• **PROBLEM DESCRIPTION**
Give back only one number: how many lines in the data below contain the word "STAT".

[Change detection outputs]
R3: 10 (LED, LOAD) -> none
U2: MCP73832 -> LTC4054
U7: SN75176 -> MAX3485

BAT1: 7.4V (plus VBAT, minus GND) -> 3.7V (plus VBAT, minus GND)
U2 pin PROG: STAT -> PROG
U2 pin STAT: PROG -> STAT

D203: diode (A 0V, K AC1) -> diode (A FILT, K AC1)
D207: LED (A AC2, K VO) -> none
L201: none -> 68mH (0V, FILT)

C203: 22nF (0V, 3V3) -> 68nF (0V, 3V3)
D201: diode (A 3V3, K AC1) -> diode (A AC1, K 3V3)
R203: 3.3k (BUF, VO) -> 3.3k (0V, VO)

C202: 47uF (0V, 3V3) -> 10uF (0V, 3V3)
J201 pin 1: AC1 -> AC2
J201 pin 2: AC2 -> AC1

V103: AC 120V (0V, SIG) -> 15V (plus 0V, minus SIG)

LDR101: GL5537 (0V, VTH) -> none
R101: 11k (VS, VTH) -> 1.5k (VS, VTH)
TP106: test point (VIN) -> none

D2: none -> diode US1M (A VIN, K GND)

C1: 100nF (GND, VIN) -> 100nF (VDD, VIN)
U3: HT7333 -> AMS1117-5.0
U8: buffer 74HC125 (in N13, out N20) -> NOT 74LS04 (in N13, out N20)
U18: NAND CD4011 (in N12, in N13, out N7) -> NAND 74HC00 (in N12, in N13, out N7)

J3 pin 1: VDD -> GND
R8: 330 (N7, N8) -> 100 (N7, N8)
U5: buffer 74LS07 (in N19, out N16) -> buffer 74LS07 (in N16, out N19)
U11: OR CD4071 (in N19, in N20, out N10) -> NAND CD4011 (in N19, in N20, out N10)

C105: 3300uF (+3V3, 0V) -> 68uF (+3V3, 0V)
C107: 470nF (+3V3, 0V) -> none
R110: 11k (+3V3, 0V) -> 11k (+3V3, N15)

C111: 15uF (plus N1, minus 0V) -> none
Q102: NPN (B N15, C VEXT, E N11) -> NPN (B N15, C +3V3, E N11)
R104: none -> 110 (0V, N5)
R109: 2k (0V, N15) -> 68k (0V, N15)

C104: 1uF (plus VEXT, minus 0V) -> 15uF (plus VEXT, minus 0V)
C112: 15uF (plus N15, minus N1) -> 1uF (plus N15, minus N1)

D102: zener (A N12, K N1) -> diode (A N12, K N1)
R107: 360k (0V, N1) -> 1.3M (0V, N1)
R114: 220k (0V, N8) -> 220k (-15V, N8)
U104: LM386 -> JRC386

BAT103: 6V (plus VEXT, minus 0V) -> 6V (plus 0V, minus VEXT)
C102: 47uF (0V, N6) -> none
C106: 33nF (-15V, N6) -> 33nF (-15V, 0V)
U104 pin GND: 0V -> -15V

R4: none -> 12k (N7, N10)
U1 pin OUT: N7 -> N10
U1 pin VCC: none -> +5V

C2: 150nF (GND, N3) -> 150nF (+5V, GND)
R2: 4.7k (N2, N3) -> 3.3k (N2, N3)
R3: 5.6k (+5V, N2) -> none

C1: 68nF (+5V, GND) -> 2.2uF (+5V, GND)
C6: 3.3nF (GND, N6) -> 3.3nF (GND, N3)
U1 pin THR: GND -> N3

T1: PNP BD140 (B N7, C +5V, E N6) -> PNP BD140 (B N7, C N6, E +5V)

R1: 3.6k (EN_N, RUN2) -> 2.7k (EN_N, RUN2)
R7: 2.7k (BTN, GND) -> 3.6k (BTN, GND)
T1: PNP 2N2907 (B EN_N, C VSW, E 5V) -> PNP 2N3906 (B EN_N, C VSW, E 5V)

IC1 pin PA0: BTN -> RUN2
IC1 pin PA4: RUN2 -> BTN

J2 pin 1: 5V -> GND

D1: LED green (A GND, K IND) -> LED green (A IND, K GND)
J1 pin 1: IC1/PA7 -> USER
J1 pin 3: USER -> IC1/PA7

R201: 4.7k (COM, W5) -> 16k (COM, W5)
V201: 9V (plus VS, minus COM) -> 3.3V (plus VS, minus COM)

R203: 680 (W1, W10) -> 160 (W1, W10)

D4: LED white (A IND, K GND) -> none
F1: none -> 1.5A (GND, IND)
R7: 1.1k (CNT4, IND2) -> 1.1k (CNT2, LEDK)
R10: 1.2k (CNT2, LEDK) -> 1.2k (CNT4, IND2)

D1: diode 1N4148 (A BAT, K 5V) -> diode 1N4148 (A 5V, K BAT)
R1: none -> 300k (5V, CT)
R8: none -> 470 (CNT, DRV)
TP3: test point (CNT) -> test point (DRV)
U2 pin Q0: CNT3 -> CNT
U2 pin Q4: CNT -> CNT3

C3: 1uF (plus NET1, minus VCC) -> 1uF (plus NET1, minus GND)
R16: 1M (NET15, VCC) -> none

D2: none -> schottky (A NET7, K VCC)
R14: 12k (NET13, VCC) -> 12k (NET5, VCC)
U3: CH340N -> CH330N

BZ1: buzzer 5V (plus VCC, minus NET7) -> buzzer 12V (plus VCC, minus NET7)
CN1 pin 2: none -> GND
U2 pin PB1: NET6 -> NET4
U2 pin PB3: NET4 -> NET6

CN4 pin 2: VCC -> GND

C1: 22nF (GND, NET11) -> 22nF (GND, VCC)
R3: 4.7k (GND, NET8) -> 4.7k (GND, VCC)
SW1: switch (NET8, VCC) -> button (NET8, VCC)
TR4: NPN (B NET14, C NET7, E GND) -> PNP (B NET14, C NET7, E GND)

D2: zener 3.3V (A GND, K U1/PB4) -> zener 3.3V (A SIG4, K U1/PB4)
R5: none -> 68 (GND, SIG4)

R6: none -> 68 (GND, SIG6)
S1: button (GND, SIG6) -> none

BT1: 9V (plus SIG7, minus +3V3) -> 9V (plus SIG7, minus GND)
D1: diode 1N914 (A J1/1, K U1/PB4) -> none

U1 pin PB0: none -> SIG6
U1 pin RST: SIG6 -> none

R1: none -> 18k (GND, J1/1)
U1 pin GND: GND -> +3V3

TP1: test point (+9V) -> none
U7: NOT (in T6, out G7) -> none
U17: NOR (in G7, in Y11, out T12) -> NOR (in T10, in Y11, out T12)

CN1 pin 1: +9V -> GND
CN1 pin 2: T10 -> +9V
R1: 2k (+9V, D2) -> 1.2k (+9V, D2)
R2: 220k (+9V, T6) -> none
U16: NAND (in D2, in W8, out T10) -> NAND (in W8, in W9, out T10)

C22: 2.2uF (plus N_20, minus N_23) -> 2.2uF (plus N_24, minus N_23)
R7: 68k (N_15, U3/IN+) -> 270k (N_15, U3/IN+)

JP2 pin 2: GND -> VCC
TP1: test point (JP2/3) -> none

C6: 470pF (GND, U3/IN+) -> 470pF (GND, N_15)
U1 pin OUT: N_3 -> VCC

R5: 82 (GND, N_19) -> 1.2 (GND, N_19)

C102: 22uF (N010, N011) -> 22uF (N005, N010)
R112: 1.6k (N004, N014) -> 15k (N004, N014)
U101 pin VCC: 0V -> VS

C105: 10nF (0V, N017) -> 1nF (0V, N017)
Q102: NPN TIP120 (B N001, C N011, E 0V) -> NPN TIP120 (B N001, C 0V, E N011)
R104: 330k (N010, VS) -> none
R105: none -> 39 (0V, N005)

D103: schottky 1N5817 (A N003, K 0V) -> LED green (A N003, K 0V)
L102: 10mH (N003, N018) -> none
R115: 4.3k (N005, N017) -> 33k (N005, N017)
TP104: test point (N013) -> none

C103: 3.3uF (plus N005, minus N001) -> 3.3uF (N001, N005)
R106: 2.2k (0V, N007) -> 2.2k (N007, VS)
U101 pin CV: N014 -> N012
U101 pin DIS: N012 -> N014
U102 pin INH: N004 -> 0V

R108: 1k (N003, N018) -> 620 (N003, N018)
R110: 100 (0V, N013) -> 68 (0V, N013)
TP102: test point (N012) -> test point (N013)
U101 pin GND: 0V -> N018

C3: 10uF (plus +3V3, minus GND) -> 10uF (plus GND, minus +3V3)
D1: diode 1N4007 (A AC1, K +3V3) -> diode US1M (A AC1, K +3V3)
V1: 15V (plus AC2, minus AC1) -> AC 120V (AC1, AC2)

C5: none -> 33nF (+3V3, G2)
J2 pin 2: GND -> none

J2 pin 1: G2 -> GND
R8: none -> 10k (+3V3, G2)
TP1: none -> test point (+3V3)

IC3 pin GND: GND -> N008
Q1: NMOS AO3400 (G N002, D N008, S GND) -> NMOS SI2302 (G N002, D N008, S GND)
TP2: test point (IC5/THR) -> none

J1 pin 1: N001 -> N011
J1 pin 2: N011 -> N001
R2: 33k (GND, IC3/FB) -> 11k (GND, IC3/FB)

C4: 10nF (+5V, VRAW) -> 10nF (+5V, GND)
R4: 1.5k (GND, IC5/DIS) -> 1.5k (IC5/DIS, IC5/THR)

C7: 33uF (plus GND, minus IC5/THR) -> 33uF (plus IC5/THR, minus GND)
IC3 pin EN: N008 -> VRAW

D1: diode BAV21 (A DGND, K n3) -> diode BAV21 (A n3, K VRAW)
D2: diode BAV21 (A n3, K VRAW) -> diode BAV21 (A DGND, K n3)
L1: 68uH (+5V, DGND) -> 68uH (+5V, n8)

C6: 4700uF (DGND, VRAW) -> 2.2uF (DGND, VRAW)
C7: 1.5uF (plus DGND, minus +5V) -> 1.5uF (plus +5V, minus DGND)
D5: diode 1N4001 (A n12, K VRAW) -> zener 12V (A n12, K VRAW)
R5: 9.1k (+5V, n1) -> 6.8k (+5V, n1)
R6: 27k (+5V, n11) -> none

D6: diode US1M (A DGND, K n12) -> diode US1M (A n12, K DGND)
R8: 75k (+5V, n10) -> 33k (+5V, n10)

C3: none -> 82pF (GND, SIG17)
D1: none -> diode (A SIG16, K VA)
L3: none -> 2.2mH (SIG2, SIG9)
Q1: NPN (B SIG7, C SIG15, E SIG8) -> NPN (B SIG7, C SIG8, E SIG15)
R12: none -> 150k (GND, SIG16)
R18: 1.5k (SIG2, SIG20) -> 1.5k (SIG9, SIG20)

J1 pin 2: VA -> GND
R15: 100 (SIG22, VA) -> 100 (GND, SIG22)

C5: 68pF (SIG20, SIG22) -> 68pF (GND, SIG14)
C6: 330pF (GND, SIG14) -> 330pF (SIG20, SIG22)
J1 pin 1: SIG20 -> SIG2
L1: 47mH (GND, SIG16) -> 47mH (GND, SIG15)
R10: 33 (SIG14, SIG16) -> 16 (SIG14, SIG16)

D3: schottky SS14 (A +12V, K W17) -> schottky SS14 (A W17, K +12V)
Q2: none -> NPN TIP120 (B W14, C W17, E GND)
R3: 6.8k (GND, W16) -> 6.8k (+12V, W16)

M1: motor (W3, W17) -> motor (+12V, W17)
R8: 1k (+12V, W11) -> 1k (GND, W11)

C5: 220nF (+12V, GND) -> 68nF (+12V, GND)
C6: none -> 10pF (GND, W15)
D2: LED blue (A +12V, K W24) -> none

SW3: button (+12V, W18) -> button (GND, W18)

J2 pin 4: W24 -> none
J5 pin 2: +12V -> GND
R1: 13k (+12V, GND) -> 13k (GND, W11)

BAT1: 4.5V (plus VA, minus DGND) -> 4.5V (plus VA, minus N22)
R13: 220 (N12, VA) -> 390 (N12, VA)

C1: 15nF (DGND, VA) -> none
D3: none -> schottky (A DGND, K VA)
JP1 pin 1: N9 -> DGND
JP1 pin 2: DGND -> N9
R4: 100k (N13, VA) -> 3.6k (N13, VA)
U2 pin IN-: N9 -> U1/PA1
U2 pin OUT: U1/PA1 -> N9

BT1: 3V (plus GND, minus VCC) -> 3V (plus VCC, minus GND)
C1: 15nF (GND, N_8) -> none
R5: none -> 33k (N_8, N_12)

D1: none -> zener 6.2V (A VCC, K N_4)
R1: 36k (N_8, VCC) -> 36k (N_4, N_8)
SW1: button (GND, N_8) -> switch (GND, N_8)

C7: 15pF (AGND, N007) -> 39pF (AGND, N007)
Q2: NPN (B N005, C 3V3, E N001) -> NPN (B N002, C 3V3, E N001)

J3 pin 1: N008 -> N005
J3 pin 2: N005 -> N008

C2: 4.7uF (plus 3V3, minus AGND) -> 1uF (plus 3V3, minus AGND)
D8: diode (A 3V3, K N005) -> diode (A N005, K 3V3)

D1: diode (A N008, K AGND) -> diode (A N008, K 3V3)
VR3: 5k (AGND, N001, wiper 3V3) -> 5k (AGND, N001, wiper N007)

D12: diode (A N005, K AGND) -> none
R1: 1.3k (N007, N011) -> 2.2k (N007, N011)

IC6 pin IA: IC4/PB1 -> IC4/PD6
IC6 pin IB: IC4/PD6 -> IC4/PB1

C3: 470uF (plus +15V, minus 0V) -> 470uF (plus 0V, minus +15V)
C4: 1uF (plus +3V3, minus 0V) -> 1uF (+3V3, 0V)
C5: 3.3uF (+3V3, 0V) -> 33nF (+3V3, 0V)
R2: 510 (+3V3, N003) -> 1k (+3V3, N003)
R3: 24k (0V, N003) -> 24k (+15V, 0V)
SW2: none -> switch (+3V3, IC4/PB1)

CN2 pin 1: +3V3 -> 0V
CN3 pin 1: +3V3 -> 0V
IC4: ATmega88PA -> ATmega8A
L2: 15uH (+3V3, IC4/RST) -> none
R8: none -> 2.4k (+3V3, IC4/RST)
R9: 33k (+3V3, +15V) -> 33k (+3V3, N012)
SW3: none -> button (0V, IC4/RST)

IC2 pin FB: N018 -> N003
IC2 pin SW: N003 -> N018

• **OUTPUT OF THE TASK**
2